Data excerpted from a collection
+===+

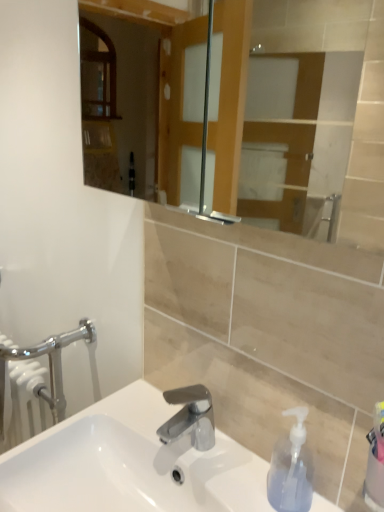
The height and width of the screenshot is (512, 384). Describe the element at coordinates (190, 417) in the screenshot. I see `chrome metallic faucet at center` at that location.

Measure the distance between white glossy sink at center and camera.

They are 28.77 inches apart.

Identify the location of chrome metallic faucet at center. This screenshot has height=512, width=384. (190, 417).

From a real-world perspective, who is located higher, white glossy sink at center or chrome metallic faucet at center?

chrome metallic faucet at center.

Between white glossy sink at center and chrome metallic faucet at center, which one has smaller size?

With smaller size is chrome metallic faucet at center.

Could you tell me if white glossy sink at center is facing chrome metallic faucet at center?

No, white glossy sink at center is not turned towards chrome metallic faucet at center.

Locate an element on the screen. sink lying below the chrome metallic faucet at center (from the image's perspective) is located at coordinates (128, 464).

Is chrome metallic faucet at center positioned beyond the bounds of white glossy sink at center?

Yes.

Considering the positions of point (198, 433) and point (99, 483), is point (198, 433) closer or farther from the camera than point (99, 483)?

Point (198, 433) is positioned farther from the camera compared to point (99, 483).

Is chrome metallic faucet at center aimed at white glossy sink at center?

No, chrome metallic faucet at center is not turned towards white glossy sink at center.

Considering the relative sizes of transparent plastic soap dispenser at lower right and chrome metallic faucet at center in the image provided, is transparent plastic soap dispenser at lower right wider than chrome metallic faucet at center?

In fact, transparent plastic soap dispenser at lower right might be narrower than chrome metallic faucet at center.

Is chrome metallic faucet at center at the back of transparent plastic soap dispenser at lower right?

No, transparent plastic soap dispenser at lower right is not facing the opposite direction of chrome metallic faucet at center.

Image resolution: width=384 pixels, height=512 pixels. I want to click on soap dispenser located on the right of chrome metallic faucet at center, so click(x=291, y=469).

From a real-world perspective, is transparent plastic soap dispenser at lower right above or below chrome metallic faucet at center?

Clearly, from a real-world perspective, transparent plastic soap dispenser at lower right is above chrome metallic faucet at center.

Is white glossy sink at center with transparent plastic soap dispenser at lower right?

No, white glossy sink at center is not in contact with transparent plastic soap dispenser at lower right.

Which object is more forward, white glossy sink at center or transparent plastic soap dispenser at lower right?

Positioned in front is white glossy sink at center.

From a real-world perspective, who is located higher, white glossy sink at center or transparent plastic soap dispenser at lower right?

transparent plastic soap dispenser at lower right.

Is white glossy sink at center looking in the opposite direction of transparent plastic soap dispenser at lower right?

No, white glossy sink at center's orientation is not away from transparent plastic soap dispenser at lower right.

Locate an element on the screen. soap dispenser that is below the chrome metallic faucet at center (from the image's perspective) is located at coordinates (291, 469).

Does chrome metallic faucet at center have a greater width compared to transparent plastic soap dispenser at lower right?

Yes.

Is transparent plastic soap dispenser at lower right facing towards white glossy sink at center?

No, transparent plastic soap dispenser at lower right is not oriented towards white glossy sink at center.

From the image's perspective, relative to white glossy sink at center, is transparent plastic soap dispenser at lower right above or below?

transparent plastic soap dispenser at lower right is situated higher than white glossy sink at center in the image.

Do you think transparent plastic soap dispenser at lower right is within white glossy sink at center, or outside of it?

transparent plastic soap dispenser at lower right is not inside white glossy sink at center, it's outside.

In the scene shown: How many degrees apart are the facing directions of transparent plastic soap dispenser at lower right and white glossy sink at center?

The angle between the facing direction of transparent plastic soap dispenser at lower right and the facing direction of white glossy sink at center is 0.662 degrees.

At what (x,y) coordinates should I click in order to perform the action: click on tap lying on the right of white glossy sink at center. Please return your answer as a coordinate pair (x, y). The width and height of the screenshot is (384, 512). Looking at the image, I should click on [190, 417].

In the image, there is a chrome metallic faucet at center. At what (x,y) coordinates should I click in order to perform the action: click on sink below it (from the image's perspective). Please return your answer as a coordinate pair (x, y). Looking at the image, I should click on (128, 464).

Looking at the image, which one is located further to transparent plastic soap dispenser at lower right, white glossy sink at center or chrome metallic faucet at center?

white glossy sink at center is further to transparent plastic soap dispenser at lower right.

Estimate the real-world distances between objects in this image. Which object is closer to transparent plastic soap dispenser at lower right, chrome metallic faucet at center or white glossy sink at center?

Among the two, chrome metallic faucet at center is located nearer to transparent plastic soap dispenser at lower right.

Which object lies further to the anchor point white glossy sink at center, transparent plastic soap dispenser at lower right or chrome metallic faucet at center?

A: The object further to white glossy sink at center is transparent plastic soap dispenser at lower right.

Consider the image. Estimate the real-world distances between objects in this image. Which object is closer to white glossy sink at center, chrome metallic faucet at center or transparent plastic soap dispenser at lower right?

chrome metallic faucet at center is positioned closer to the anchor white glossy sink at center.

Looking at the image, which one is located further to chrome metallic faucet at center, transparent plastic soap dispenser at lower right or white glossy sink at center?

The object further to chrome metallic faucet at center is transparent plastic soap dispenser at lower right.

Considering their positions, is white glossy sink at center positioned closer to chrome metallic faucet at center than transparent plastic soap dispenser at lower right?

white glossy sink at center is positioned closer to the anchor chrome metallic faucet at center.

Find the location of `soap dispenser between white glossy sink at center and chrome metallic faucet at center along the z-axis`. soap dispenser between white glossy sink at center and chrome metallic faucet at center along the z-axis is located at coordinates (291, 469).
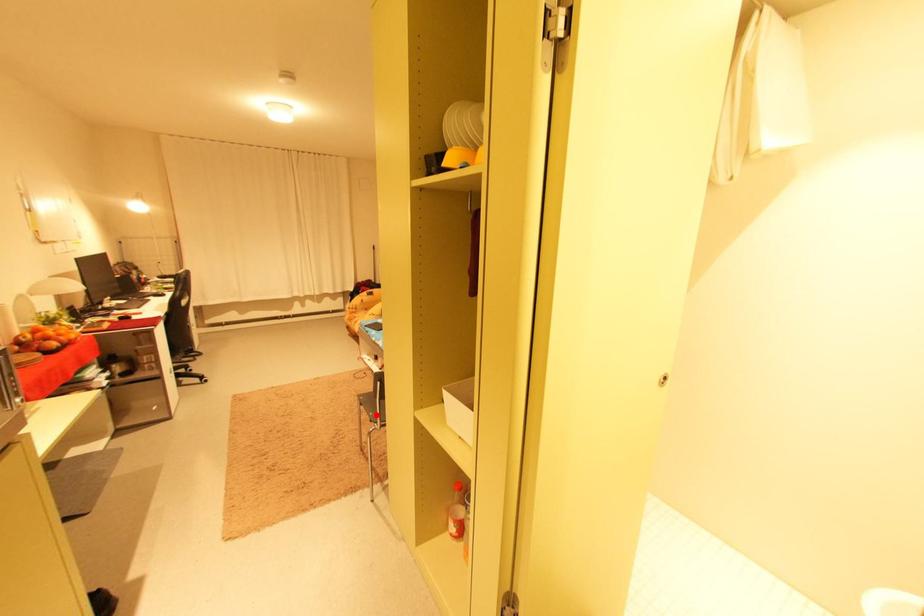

+===+

## About this exercise
Lay out as a numbered list the lines of the data above from the one containing "In the image, there" through the one containing "lower right, white", inclusive, leaving out any blank lines.

## Solution to the problem
1. In the image, there is a chrome metallic faucet at center. At what (x,y) coordinates should I click in order to perform the action: click on sink below it (from the image's perspective). Please return your answer as a coordinate pair (x, y). Looking at the image, I should click on (128, 464).
2. Looking at the image, which one is located further to transparent plastic soap dispenser at lower right, white glossy sink at center or chrome metallic faucet at center?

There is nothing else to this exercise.